> **DIRECTIONS**:
Extract every entry word for word. Skip the pictures.

> **INFORMATION SUPPLIED**:
──────────
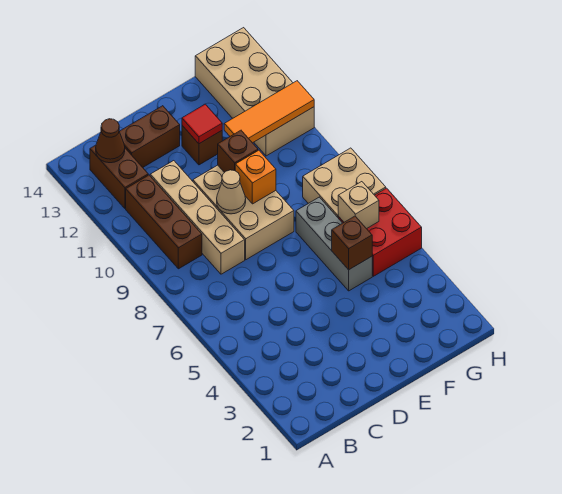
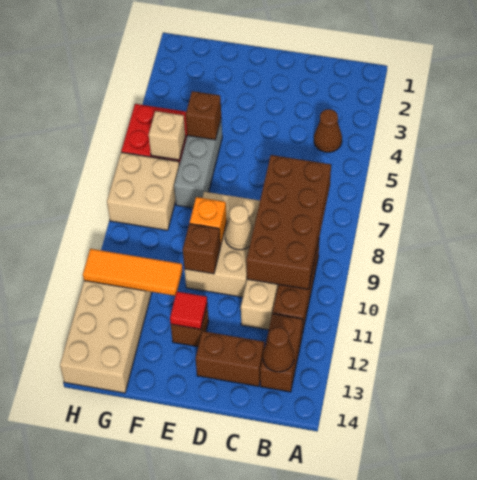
none -> brown cone B4 level 1
none -> brown brick B7:C10 level 2

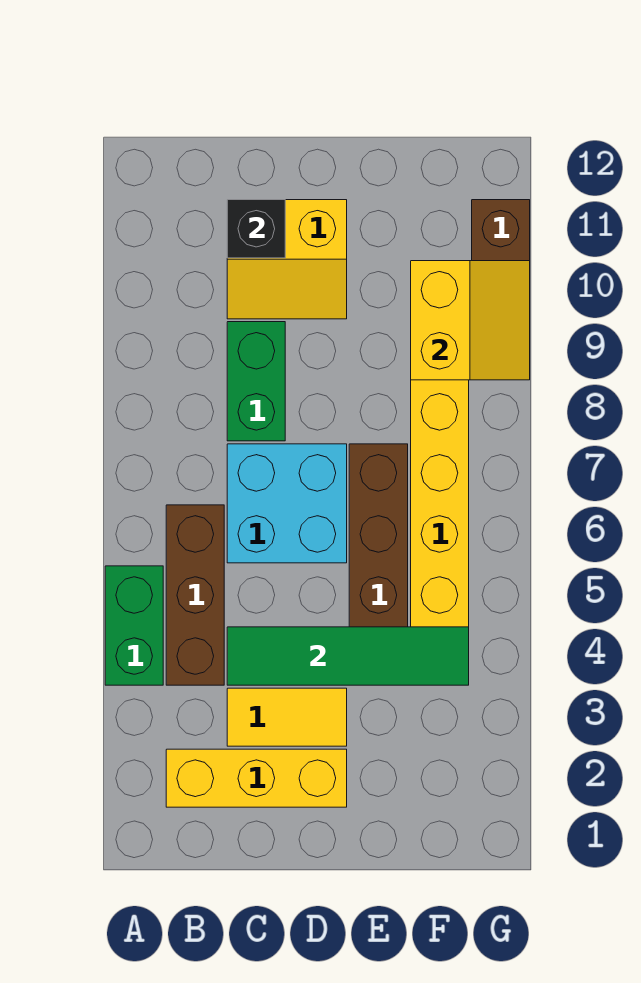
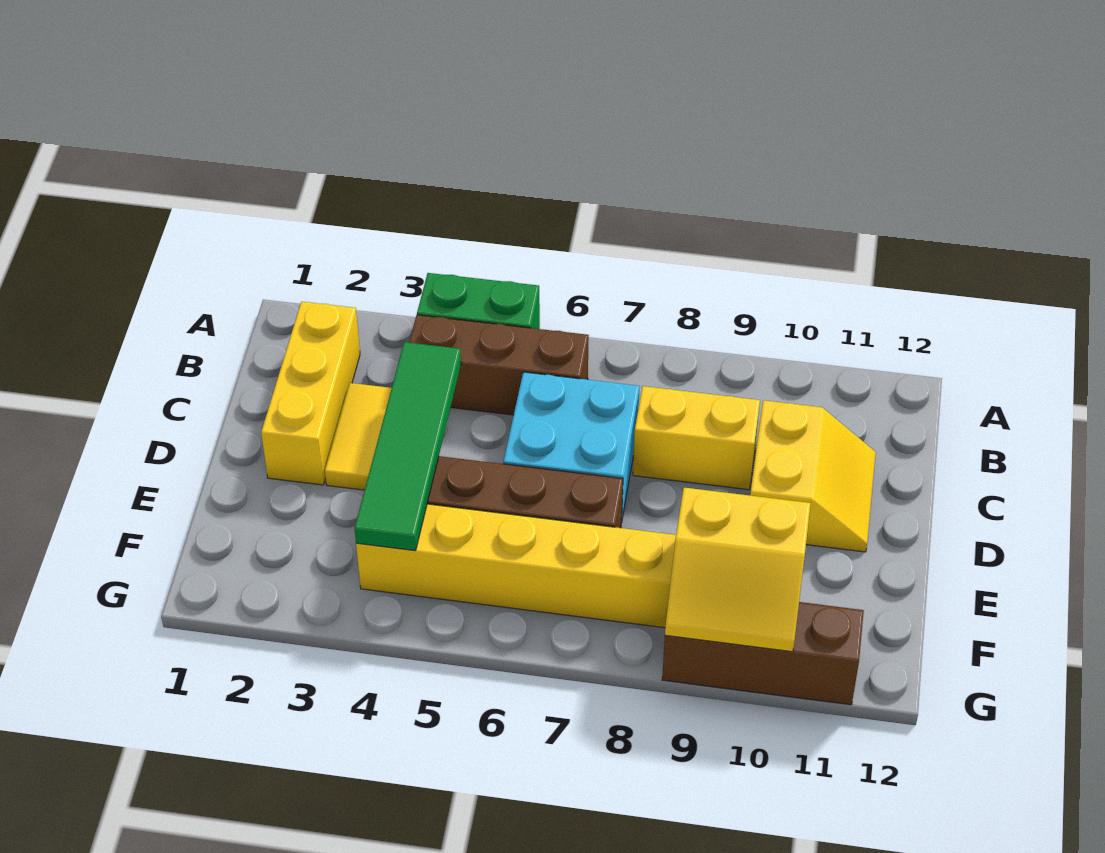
green brick C8:C9 level 1 -> yellow brick C8:C9 level 1
yellow slope C10:D11 level 1 top 11 -> yellow slope C10:D11 level 1 top 10
black brick C11 level 2 -> none

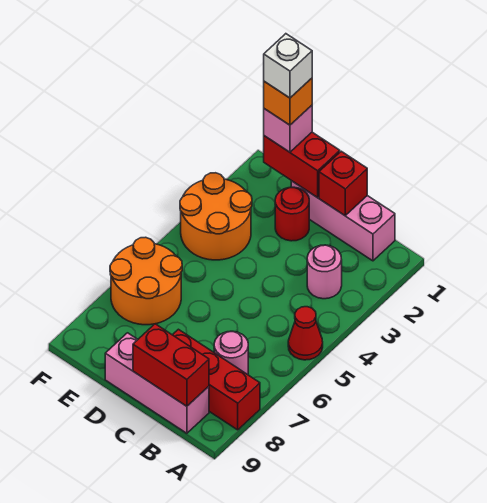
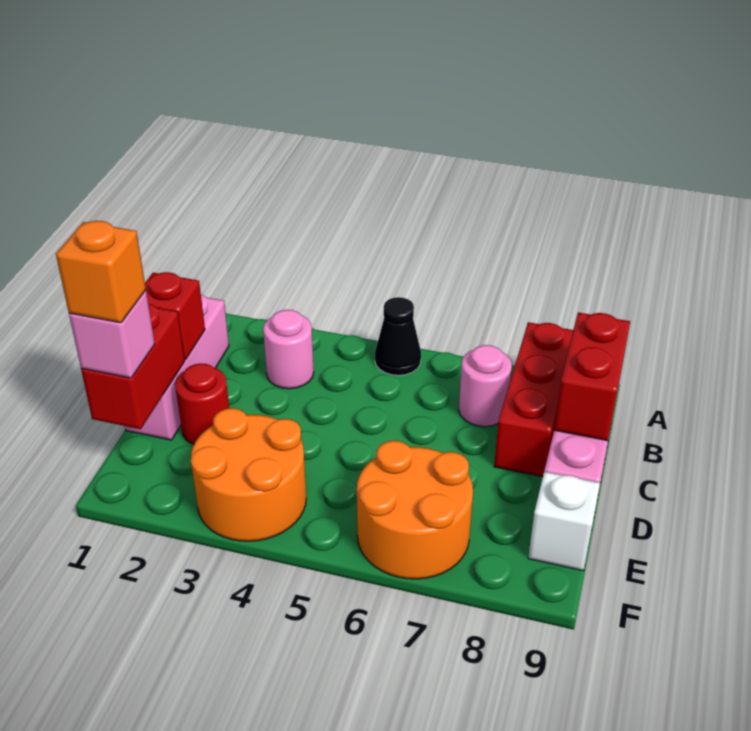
red cone A5 level 1 -> black cone A5 level 1
white brick E1 level 5 -> white brick E9 level 1

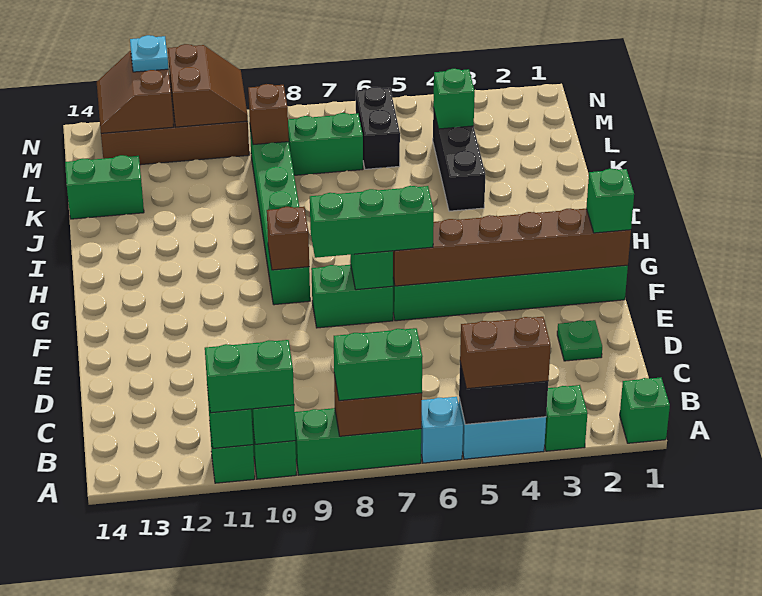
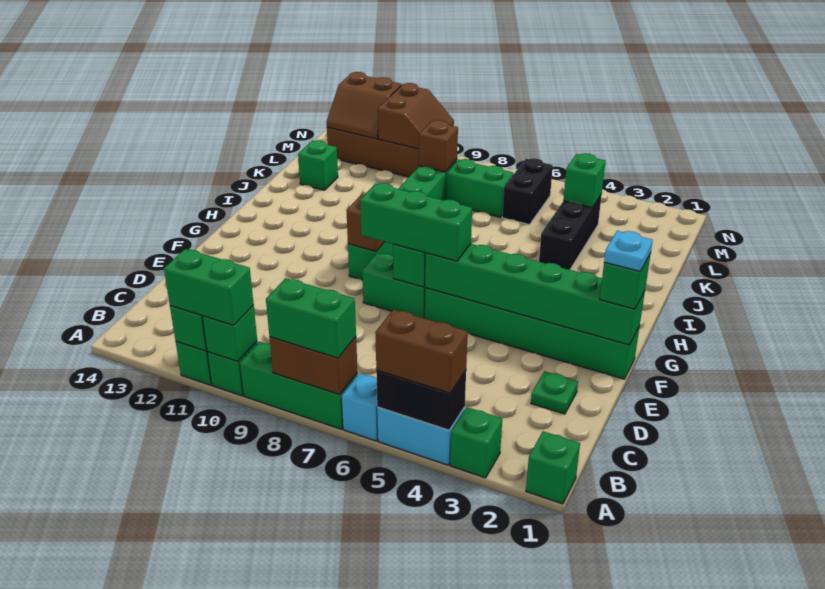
brown brick F1:F6 level 2 -> green brick F1:F6 level 2
green brick K13:K14 level 1 -> green brick K13 level 1
brown slope M12:N13 level 2 top 12 -> brown slope M12:N13 level 2 top N
cyan plate N12 level 3 -> cyan plate F1 level 4

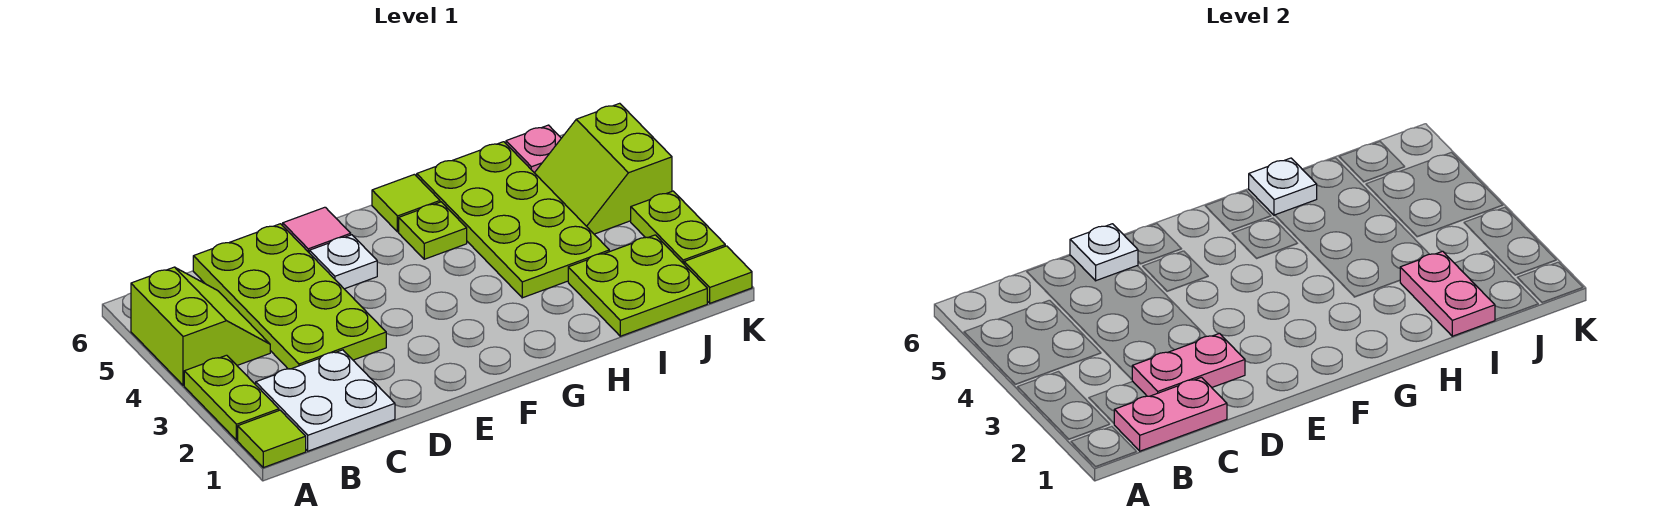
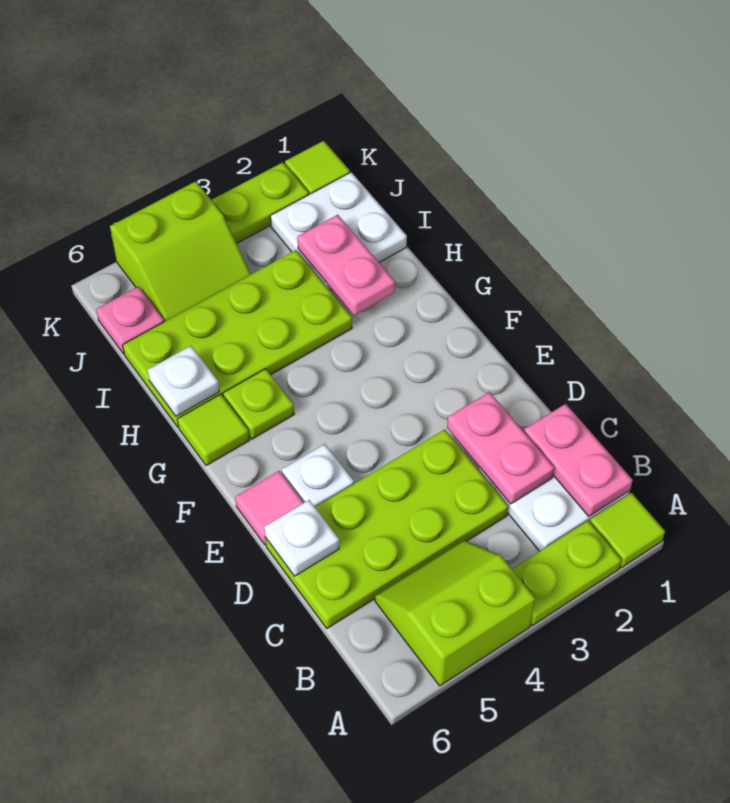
lime plate I1:J2 level 1 -> white plate I1:J2 level 1
pink plate I1:I2 level 2 -> pink plate H2:I2 level 2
──────────
> **SOLUTION TO THIS PROBLEM**:
none -> brown cone B4 level 1
none -> brown brick B7:C10 level 2

green brick C8:C9 level 1 -> yellow brick C8:C9 level 1
yellow slope C10:D11 level 1 top 11 -> yellow slope C10:D11 level 1 top 10
black brick C11 level 2 -> none

red cone A5 level 1 -> black cone A5 level 1
white brick E1 level 5 -> white brick E9 level 1

brown brick F1:F6 level 2 -> green brick F1:F6 level 2
green brick K13:K14 level 1 -> green brick K13 level 1
brown slope M12:N13 level 2 top 12 -> brown slope M12:N13 level 2 top N
cyan plate N12 level 3 -> cyan plate F1 level 4

lime plate I1:J2 level 1 -> white plate I1:J2 level 1
pink plate I1:I2 level 2 -> pink plate H2:I2 level 2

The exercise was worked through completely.